§ TASK OBJECTIVE
Take down each entry exactly as written.
── STORED DATA
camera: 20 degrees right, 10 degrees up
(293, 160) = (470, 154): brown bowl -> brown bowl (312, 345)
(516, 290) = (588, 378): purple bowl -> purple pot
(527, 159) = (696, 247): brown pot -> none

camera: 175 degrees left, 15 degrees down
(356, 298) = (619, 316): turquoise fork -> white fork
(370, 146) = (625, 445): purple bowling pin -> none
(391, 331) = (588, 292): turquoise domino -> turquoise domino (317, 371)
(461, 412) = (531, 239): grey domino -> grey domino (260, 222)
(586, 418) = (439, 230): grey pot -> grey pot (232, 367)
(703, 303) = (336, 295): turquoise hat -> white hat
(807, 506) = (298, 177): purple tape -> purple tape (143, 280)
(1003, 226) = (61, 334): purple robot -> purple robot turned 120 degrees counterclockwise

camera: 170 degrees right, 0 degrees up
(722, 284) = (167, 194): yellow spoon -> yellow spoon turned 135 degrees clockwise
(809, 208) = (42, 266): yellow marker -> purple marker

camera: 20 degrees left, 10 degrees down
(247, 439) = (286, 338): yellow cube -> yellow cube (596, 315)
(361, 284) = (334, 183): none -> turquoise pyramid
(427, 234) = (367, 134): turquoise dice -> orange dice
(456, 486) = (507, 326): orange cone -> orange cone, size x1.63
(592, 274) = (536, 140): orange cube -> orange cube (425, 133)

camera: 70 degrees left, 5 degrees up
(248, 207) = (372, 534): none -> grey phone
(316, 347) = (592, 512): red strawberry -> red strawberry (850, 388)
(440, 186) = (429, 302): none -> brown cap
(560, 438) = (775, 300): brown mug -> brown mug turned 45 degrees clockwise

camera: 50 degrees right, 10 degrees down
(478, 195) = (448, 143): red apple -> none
────
§ WRITTEN SOLUTION
camera: 20 degrees right, 10 degrees up
(293, 160) = (470, 154): brown bowl -> brown bowl (312, 345)
(516, 290) = (588, 378): purple bowl -> purple pot
(527, 159) = (696, 247): brown pot -> none

camera: 175 degrees left, 15 degrees down
(356, 298) = (619, 316): turquoise fork -> white fork
(370, 146) = (625, 445): purple bowling pin -> none
(391, 331) = (588, 292): turquoise domino -> turquoise domino (317, 371)
(461, 412) = (531, 239): grey domino -> grey domino (260, 222)
(586, 418) = (439, 230): grey pot -> grey pot (232, 367)
(703, 303) = (336, 295): turquoise hat -> white hat
(807, 506) = (298, 177): purple tape -> purple tape (143, 280)
(1003, 226) = (61, 334): purple robot -> purple robot turned 120 degrees counterclockwise

camera: 170 degrees right, 0 degrees up
(722, 284) = (167, 194): yellow spoon -> yellow spoon turned 135 degrees clockwise
(809, 208) = (42, 266): yellow marker -> purple marker

camera: 20 degrees left, 10 degrees down
(247, 439) = (286, 338): yellow cube -> yellow cube (596, 315)
(361, 284) = (334, 183): none -> turquoise pyramid
(427, 234) = (367, 134): turquoise dice -> orange dice
(456, 486) = (507, 326): orange cone -> orange cone, size x1.63
(592, 274) = (536, 140): orange cube -> orange cube (425, 133)

camera: 70 degrees left, 5 degrees up
(248, 207) = (372, 534): none -> grey phone
(316, 347) = (592, 512): red strawberry -> red strawberry (850, 388)
(440, 186) = (429, 302): none -> brown cap
(560, 438) = (775, 300): brown mug -> brown mug turned 45 degrees clockwise

camera: 50 degrees right, 10 degrees down
(478, 195) = (448, 143): red apple -> none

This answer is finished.